Given data →
--------------------
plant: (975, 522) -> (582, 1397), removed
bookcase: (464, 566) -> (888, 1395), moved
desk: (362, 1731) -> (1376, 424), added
--------------------
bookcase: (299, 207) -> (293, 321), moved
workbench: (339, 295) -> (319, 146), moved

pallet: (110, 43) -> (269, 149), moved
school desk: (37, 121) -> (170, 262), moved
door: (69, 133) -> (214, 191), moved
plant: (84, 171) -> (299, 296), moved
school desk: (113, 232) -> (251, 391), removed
--------------------
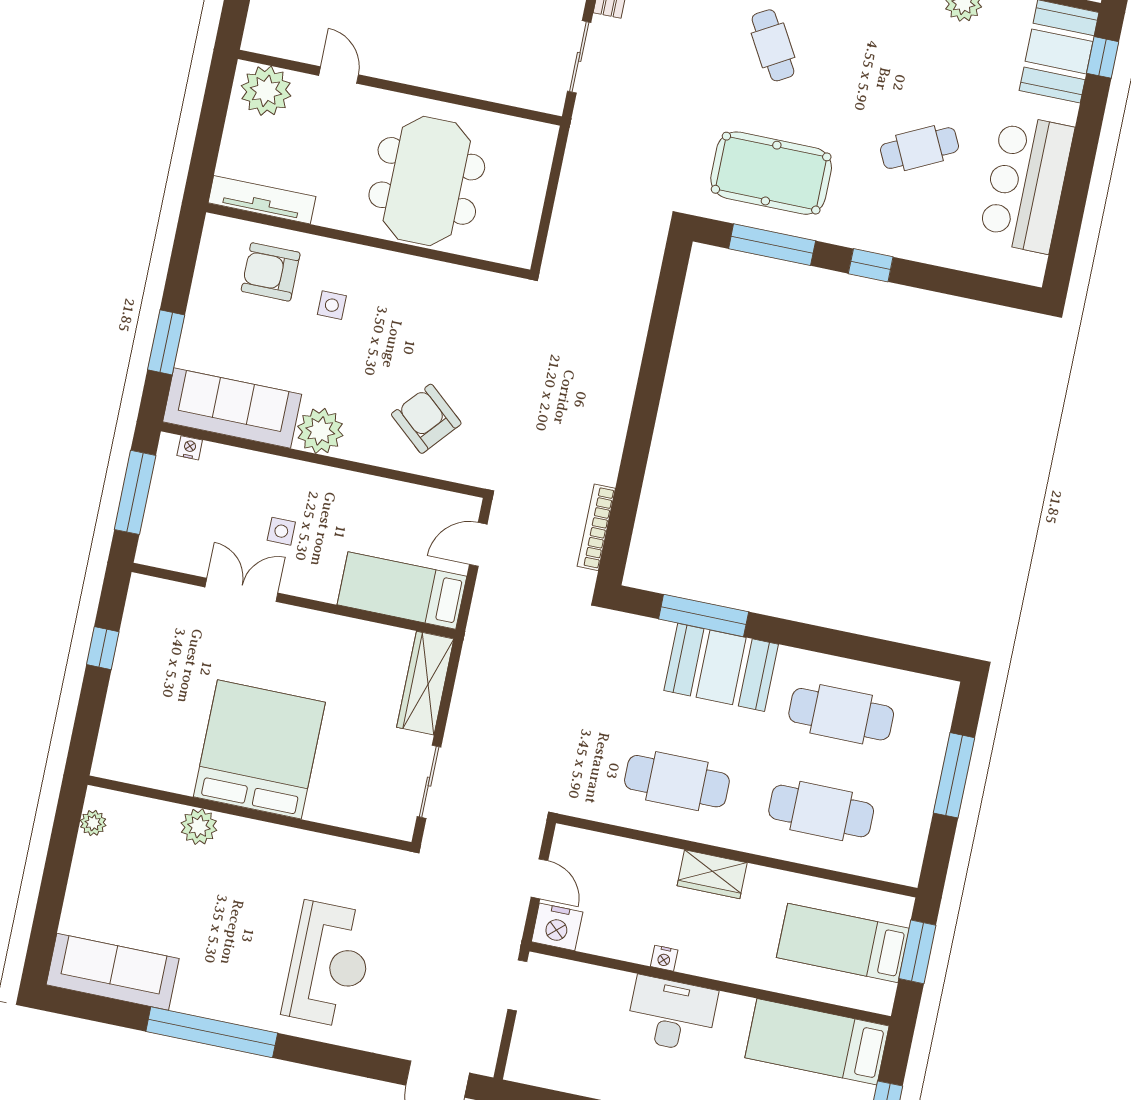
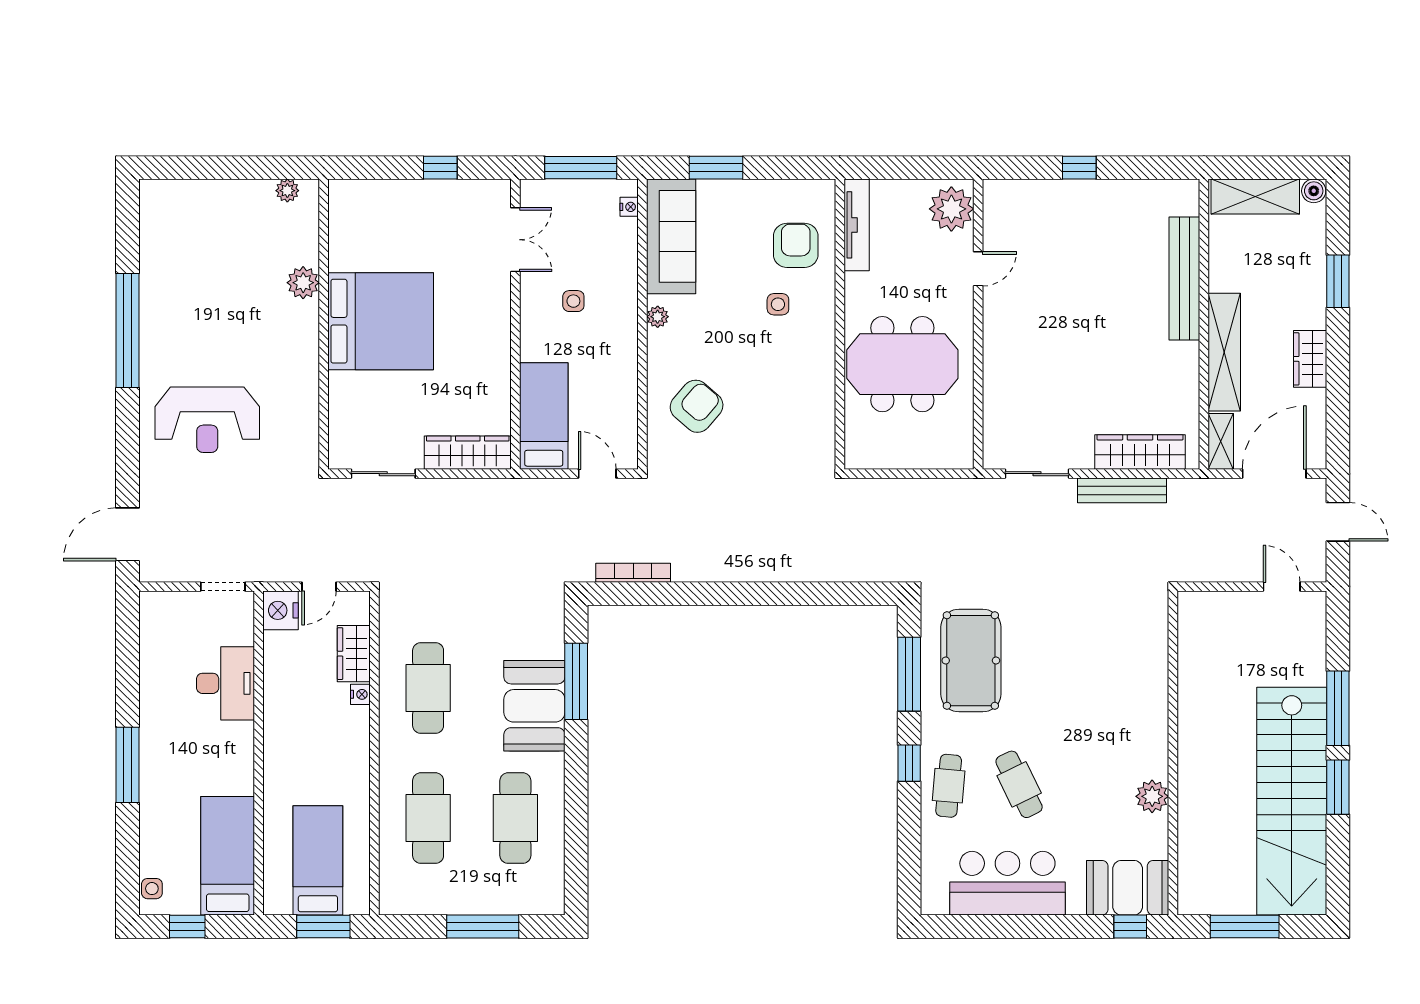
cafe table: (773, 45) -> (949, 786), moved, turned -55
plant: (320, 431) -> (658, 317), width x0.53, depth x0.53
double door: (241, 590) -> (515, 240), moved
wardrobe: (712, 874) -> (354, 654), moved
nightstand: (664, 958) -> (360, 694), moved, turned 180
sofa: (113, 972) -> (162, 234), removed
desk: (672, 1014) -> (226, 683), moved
--------------------
About this exercise → From the material above, set down exactly the lines between the line holding "plant: (975, 522) -> (582, 1397), removed" and the line holding "desk: (362, 1731) -> (1376, 424), added", inclusive. Include nothing else.

Your solution →
plant: (975, 522) -> (582, 1397), removed
bookcase: (464, 566) -> (888, 1395), moved
desk: (362, 1731) -> (1376, 424), added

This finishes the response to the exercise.